Problem requirements =>
Filter the records for lines holding the string "grey".

[Before-and-after object lists]
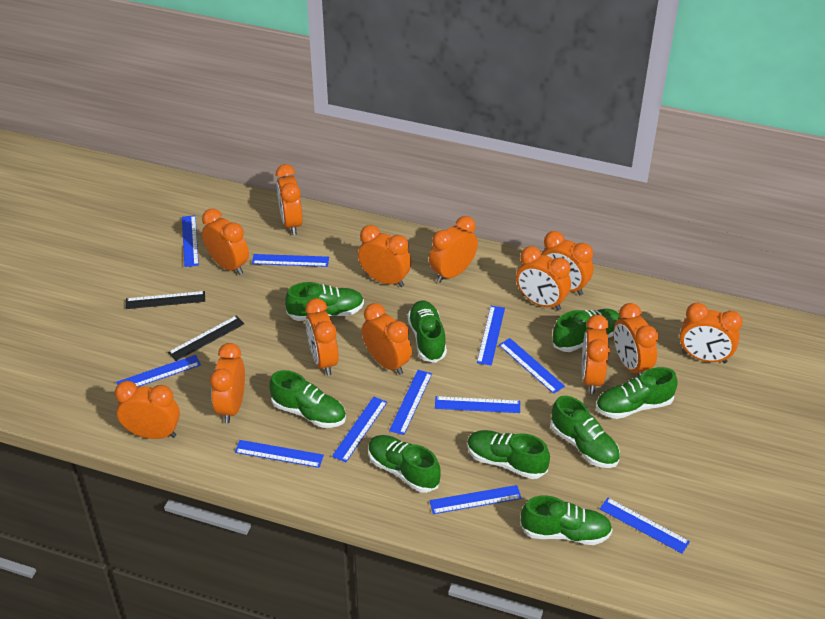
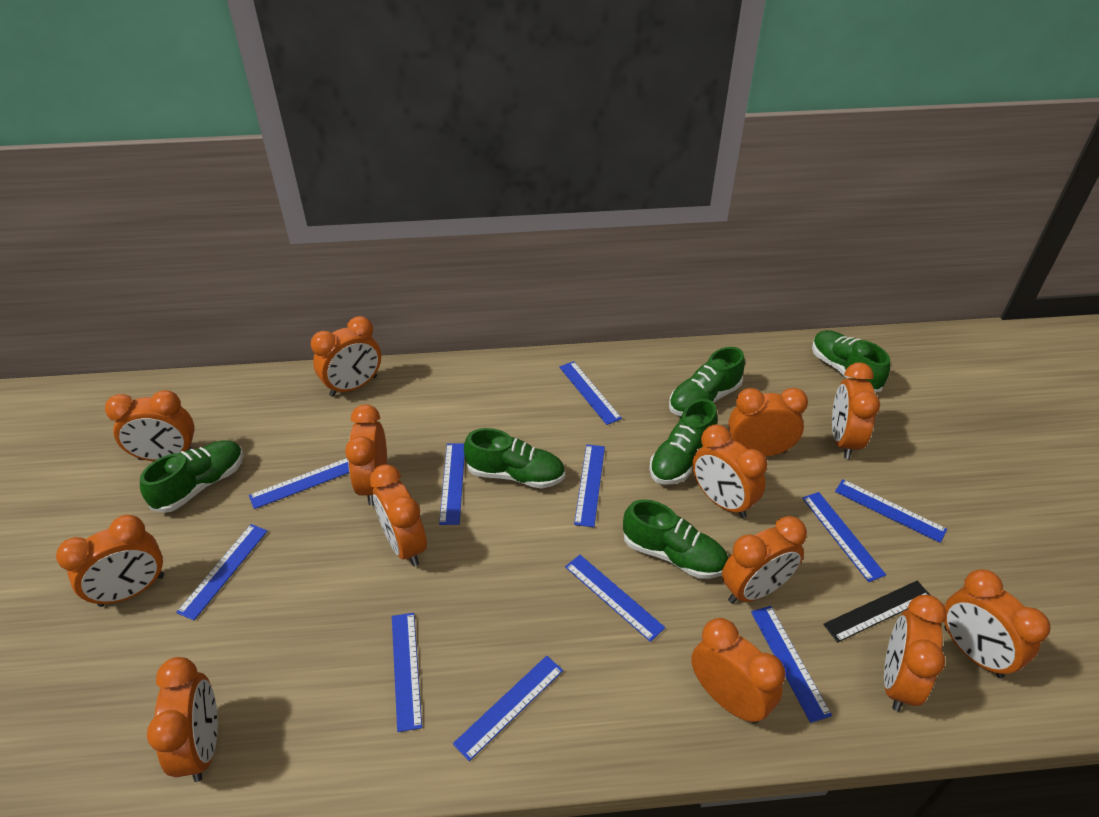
black ruler: 2 -> 1
green shoe: 9 -> 6

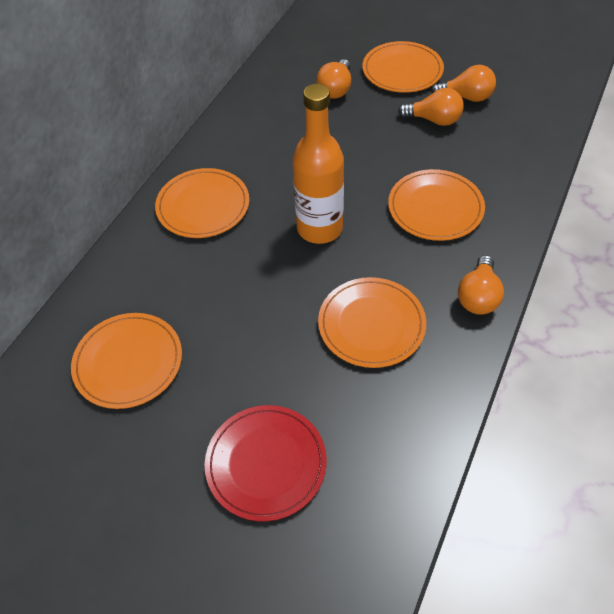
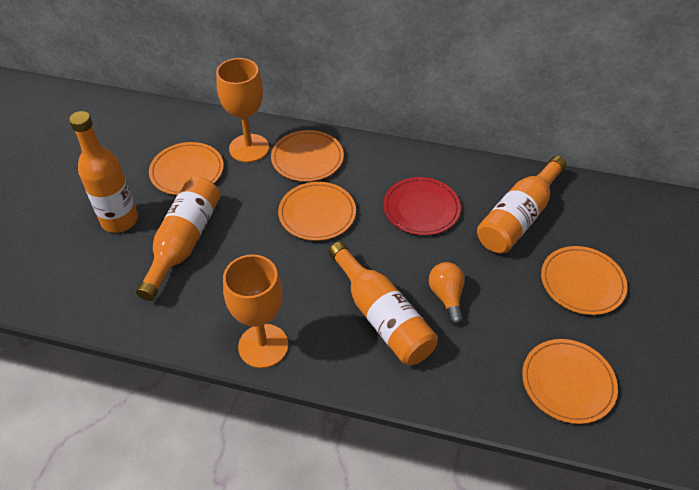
orange bottle: 1 -> 4
orange goblet: 0 -> 2
orange light bulb: 4 -> 1

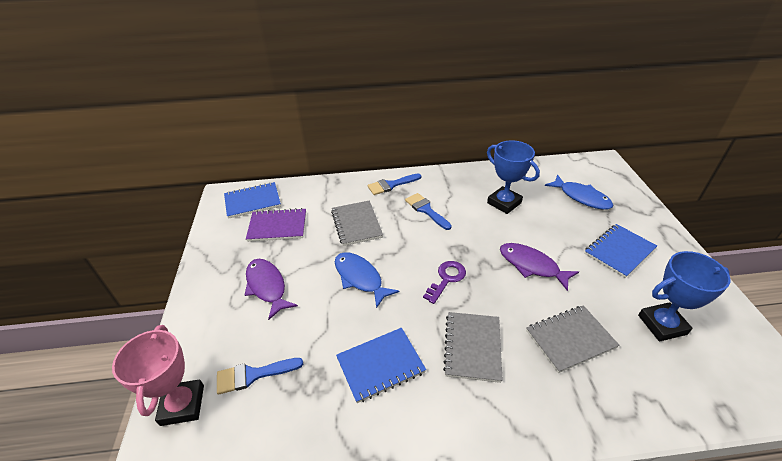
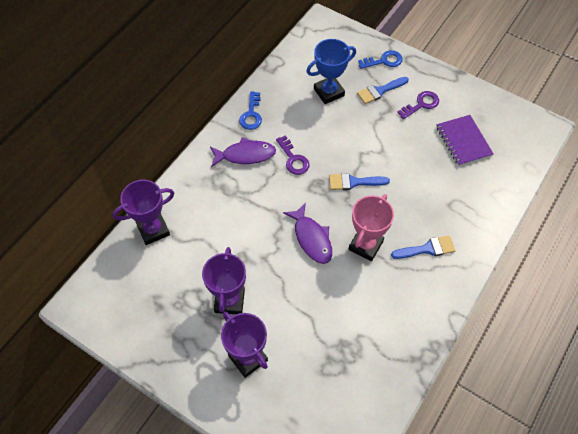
blue fish: 2 -> 0
blue key: 0 -> 2
blue notebook: 3 -> 0
blue trophy: 2 -> 1
grey notebook: 3 -> 0
purple key: 1 -> 2
purple trophy: 0 -> 3

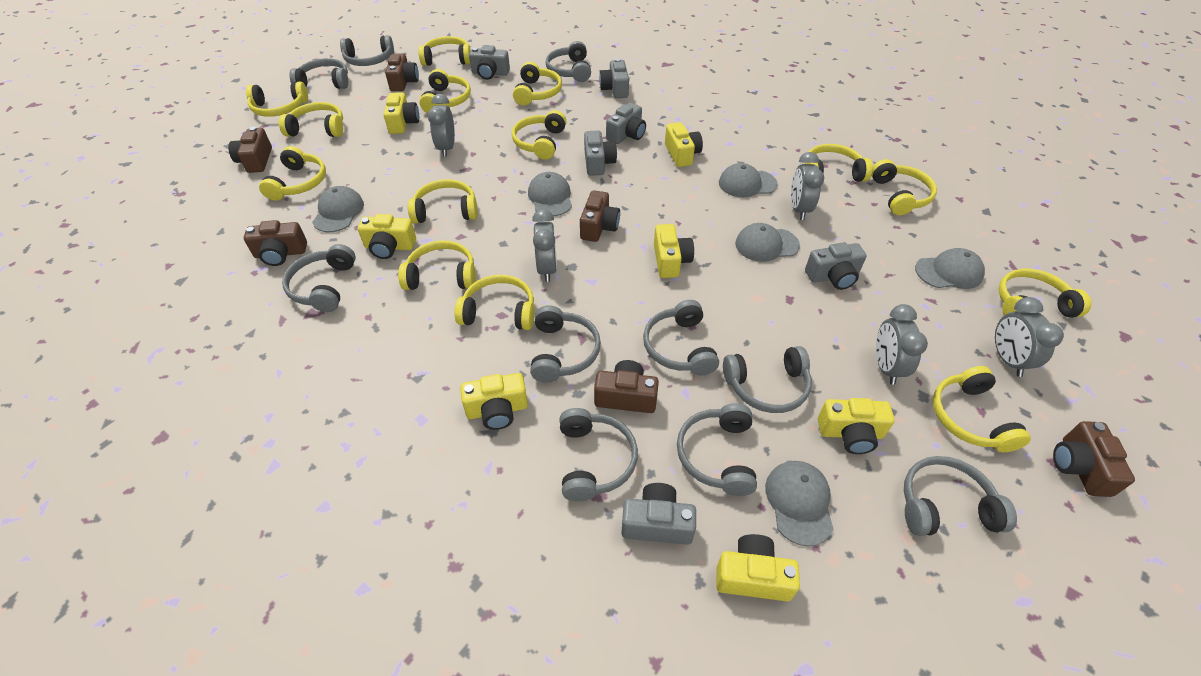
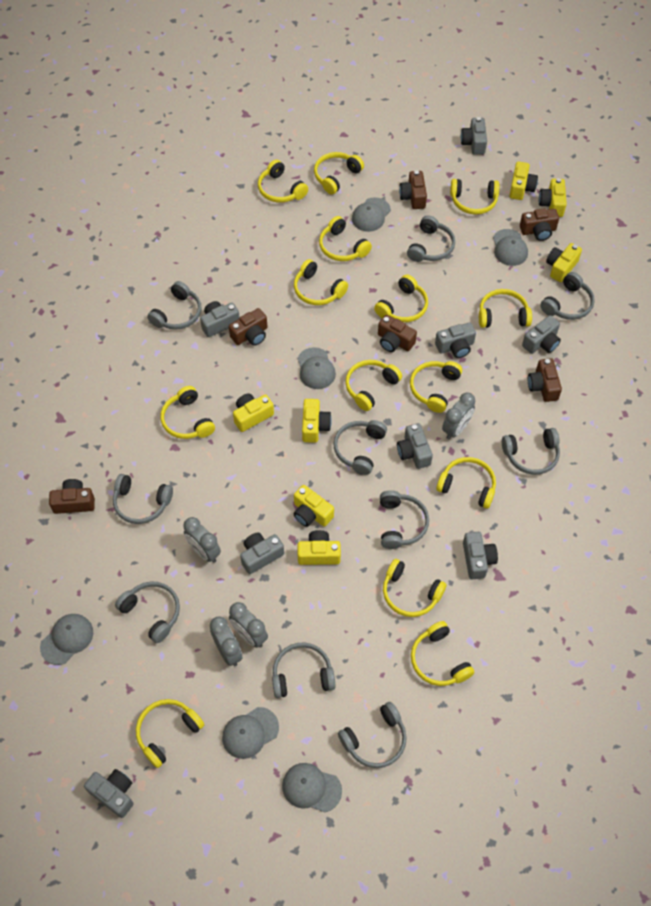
grey camera: 6 -> 8
grey clock: 5 -> 4

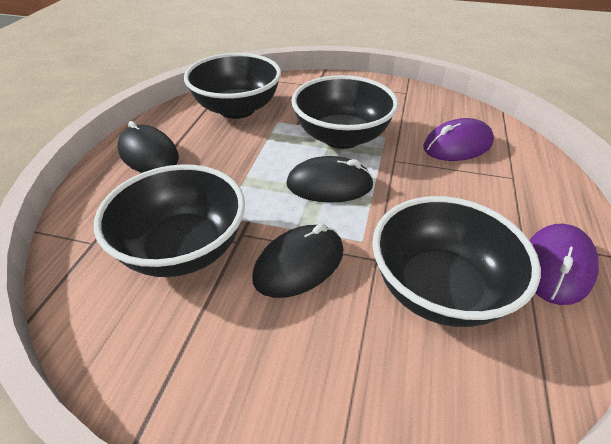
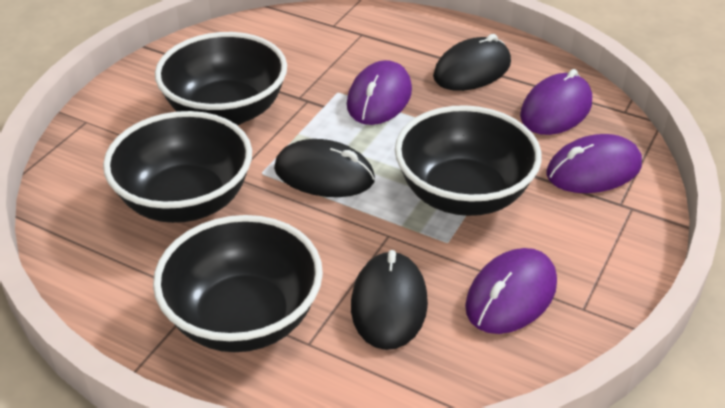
purple mouse: 2 -> 4

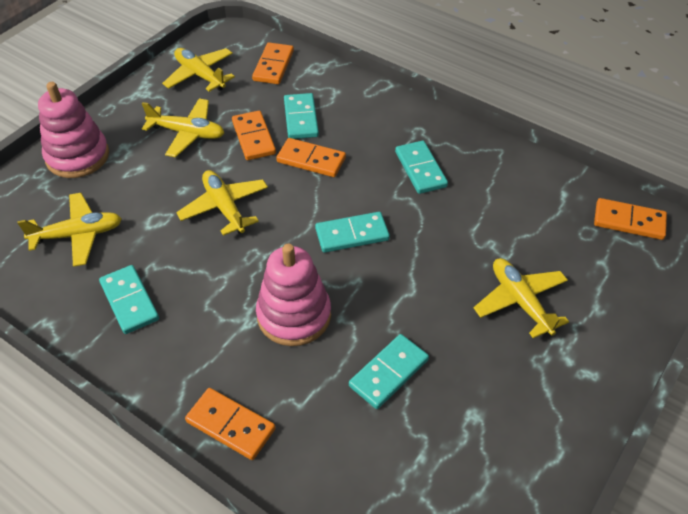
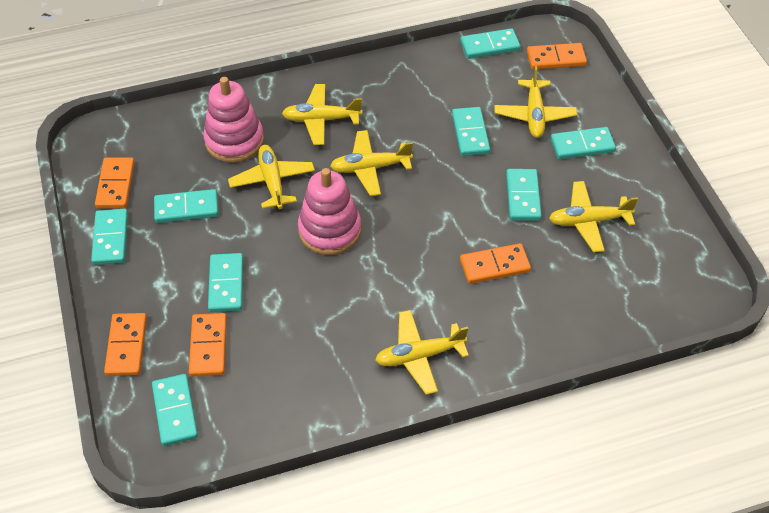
turquoise domino: 5 -> 8
yellow plane: 5 -> 6

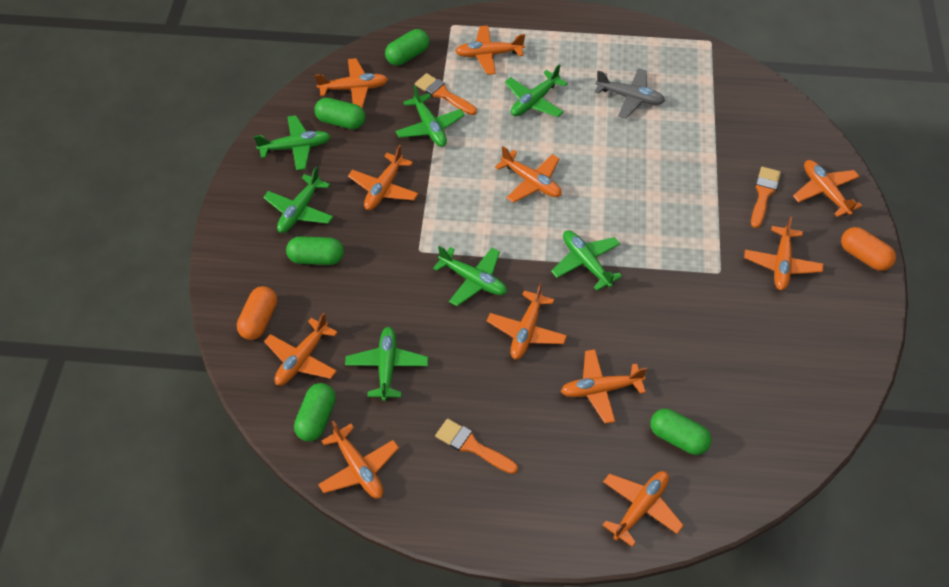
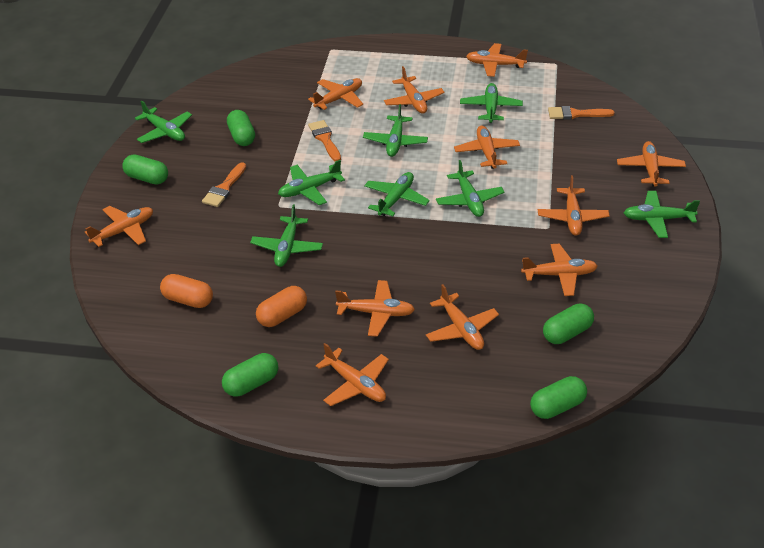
green plane: 7 -> 8
grey plane: 1 -> 0

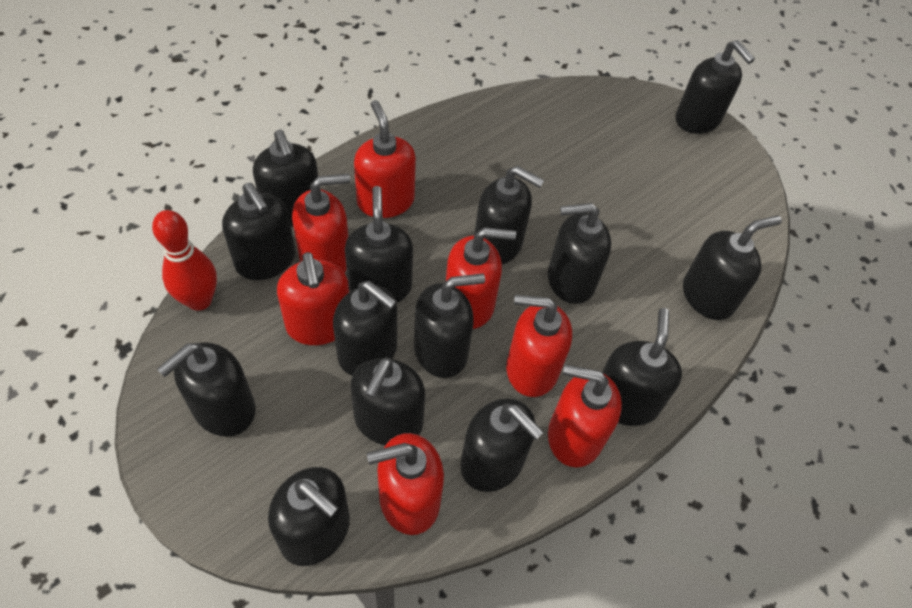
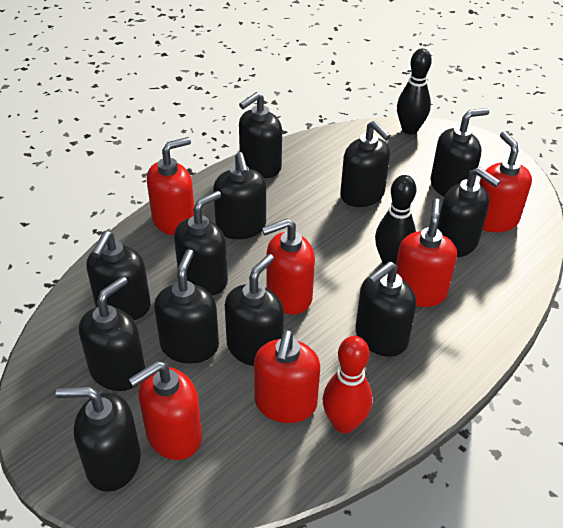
black bowling pin: 0 -> 2
black soap dispenser: 14 -> 12
red soap dispenser: 7 -> 6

Worked solution =>
grey notebook: 3 -> 0
grey camera: 6 -> 8
grey clock: 5 -> 4
grey plane: 1 -> 0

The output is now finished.